▶ Stated exercise
Write out every line of the material below word for word, but leave the pictures out.

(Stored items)
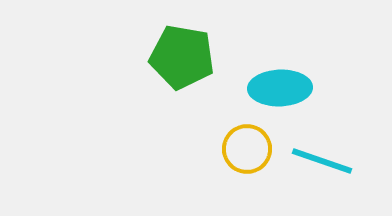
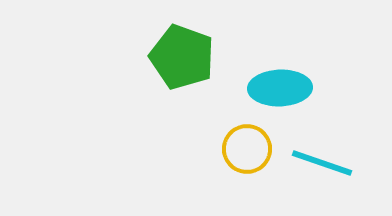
green pentagon: rotated 10 degrees clockwise
cyan line: moved 2 px down
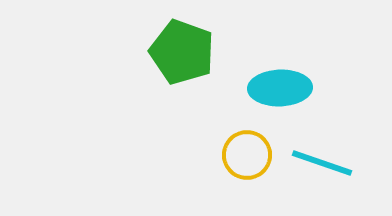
green pentagon: moved 5 px up
yellow circle: moved 6 px down
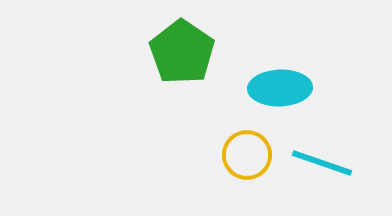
green pentagon: rotated 14 degrees clockwise
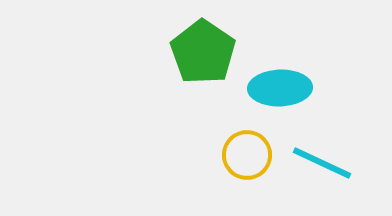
green pentagon: moved 21 px right
cyan line: rotated 6 degrees clockwise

▶ Written answer
green pentagon: rotated 10 degrees clockwise
cyan line: moved 2 px down
green pentagon: moved 5 px up
yellow circle: moved 6 px down
green pentagon: rotated 14 degrees clockwise
green pentagon: moved 21 px right
cyan line: rotated 6 degrees clockwise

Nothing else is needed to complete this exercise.